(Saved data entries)
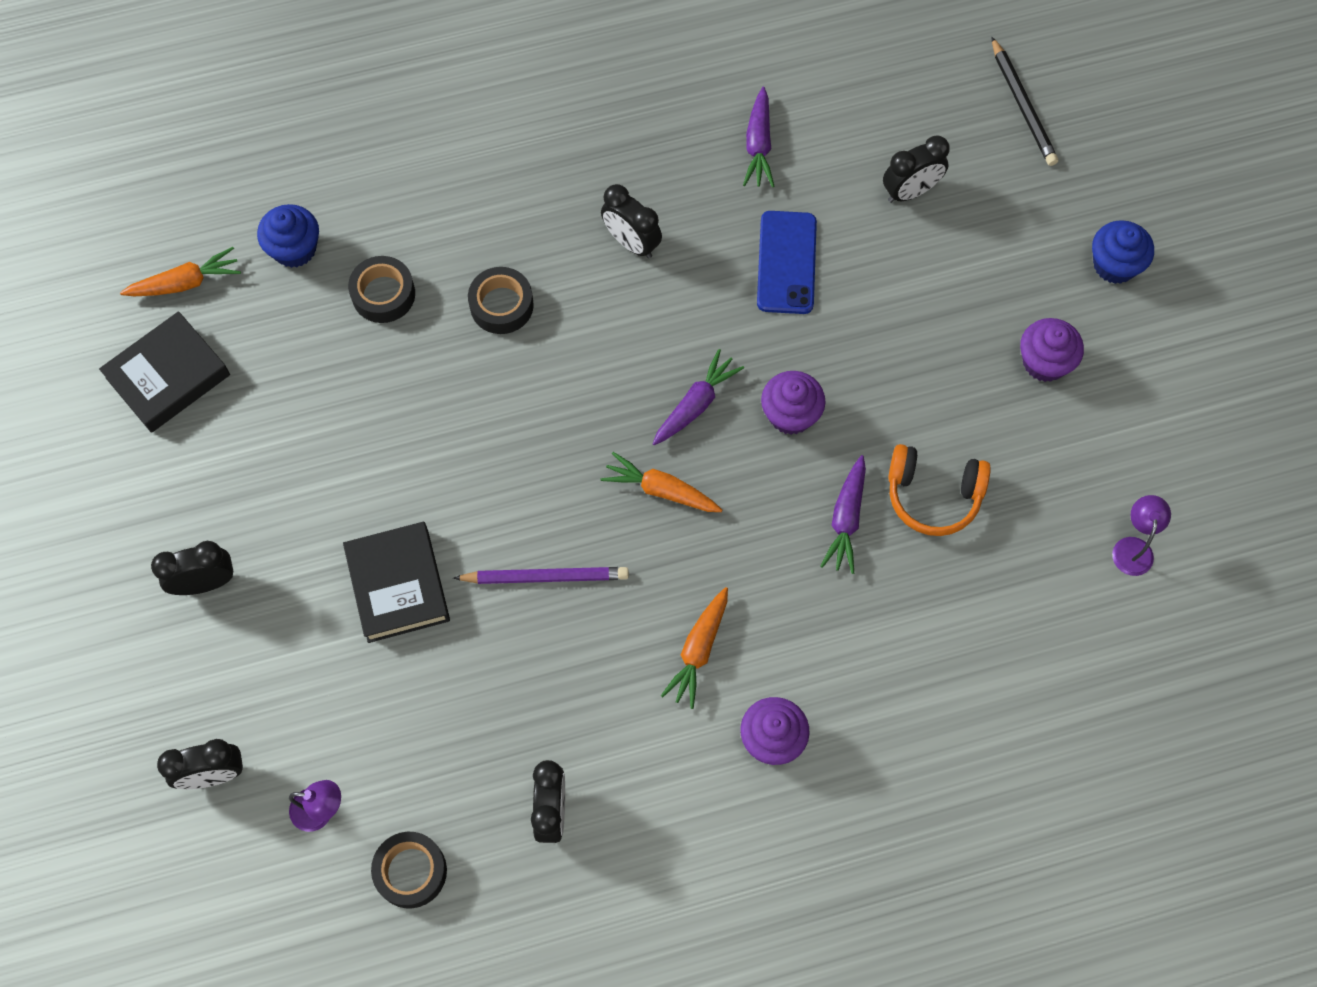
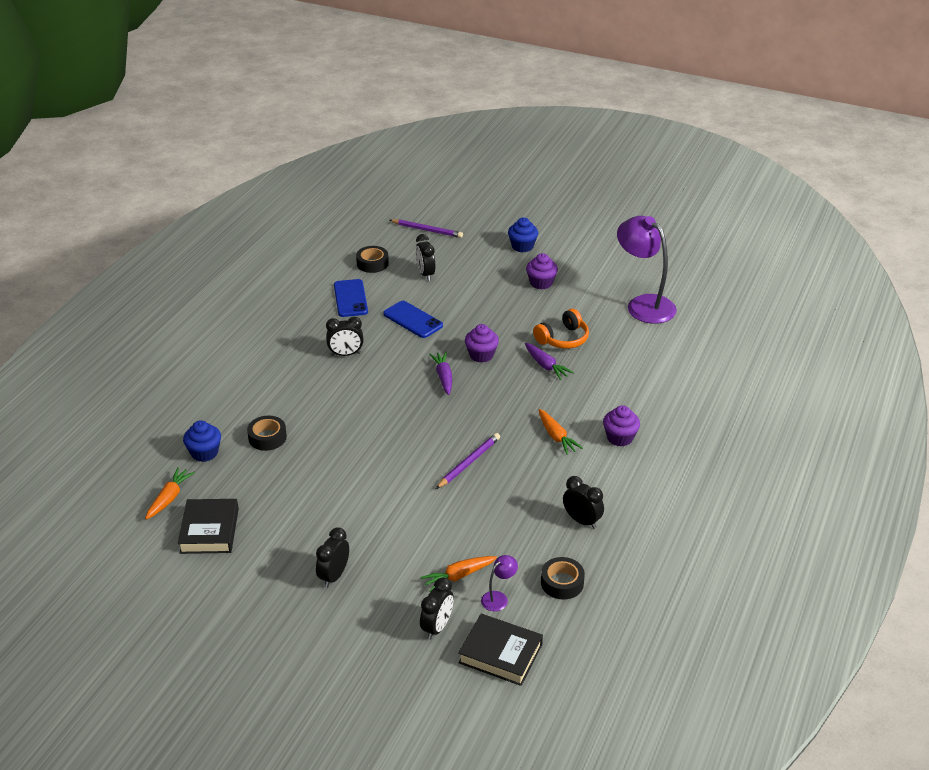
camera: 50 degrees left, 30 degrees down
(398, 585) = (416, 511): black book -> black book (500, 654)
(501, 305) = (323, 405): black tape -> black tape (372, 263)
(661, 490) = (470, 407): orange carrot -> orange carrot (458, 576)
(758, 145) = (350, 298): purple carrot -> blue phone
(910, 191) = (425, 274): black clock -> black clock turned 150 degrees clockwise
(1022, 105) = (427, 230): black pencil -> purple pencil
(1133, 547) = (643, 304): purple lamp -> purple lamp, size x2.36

EXERCISE BRIEF >> Text only, no pictures: copy every entry exactly.

SOLUTION TO THIS PROBLEM >>
camera: 50 degrees left, 30 degrees down
(398, 585) = (416, 511): black book -> black book (500, 654)
(501, 305) = (323, 405): black tape -> black tape (372, 263)
(661, 490) = (470, 407): orange carrot -> orange carrot (458, 576)
(758, 145) = (350, 298): purple carrot -> blue phone
(910, 191) = (425, 274): black clock -> black clock turned 150 degrees clockwise
(1022, 105) = (427, 230): black pencil -> purple pencil
(1133, 547) = (643, 304): purple lamp -> purple lamp, size x2.36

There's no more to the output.